WORK ORDER:
Pictures excluded, please retype exactly the lines from the start of the data through the line that contains "first_place: [437, 546, 68, 133]", both ends kept, and nothing beyond them.

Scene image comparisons
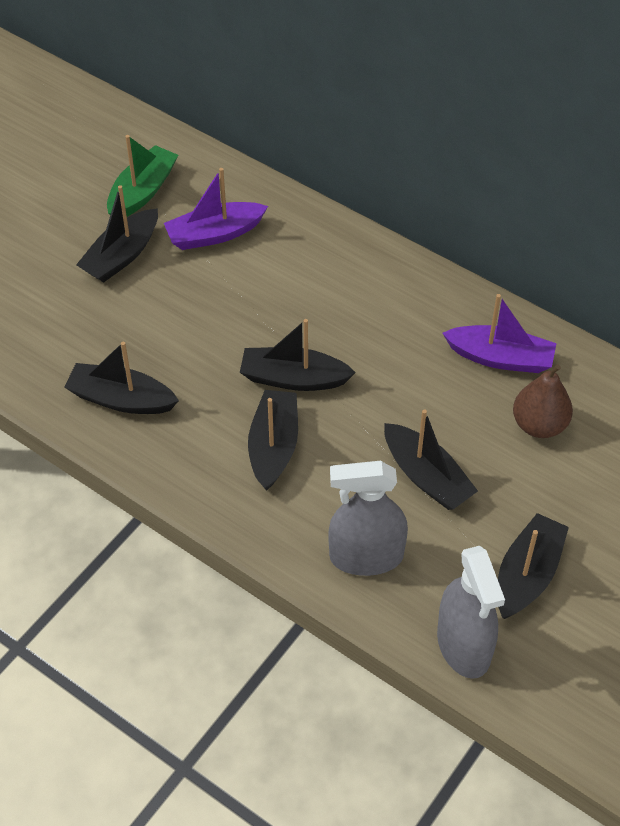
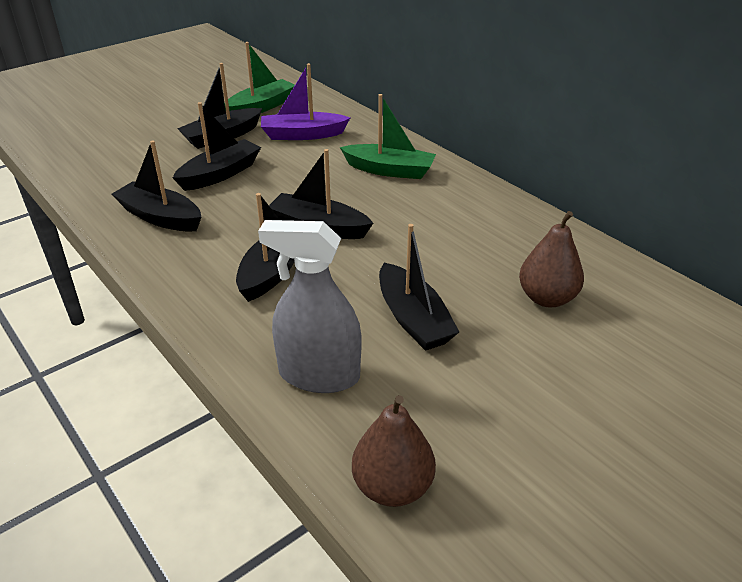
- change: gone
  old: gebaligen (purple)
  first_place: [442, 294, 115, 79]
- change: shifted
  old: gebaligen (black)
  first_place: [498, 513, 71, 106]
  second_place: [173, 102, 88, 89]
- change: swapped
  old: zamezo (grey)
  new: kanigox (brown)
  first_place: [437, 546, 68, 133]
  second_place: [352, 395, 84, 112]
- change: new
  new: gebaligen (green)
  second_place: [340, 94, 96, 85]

SOLUTION TO THE PROBLEM:
- change: gone
  old: gebaligen (purple)
  first_place: [442, 294, 115, 79]
- change: shifted
  old: gebaligen (black)
  first_place: [498, 513, 71, 106]
  second_place: [173, 102, 88, 89]
- change: swapped
  old: zamezo (grey)
  new: kanigox (brown)
  first_place: [437, 546, 68, 133]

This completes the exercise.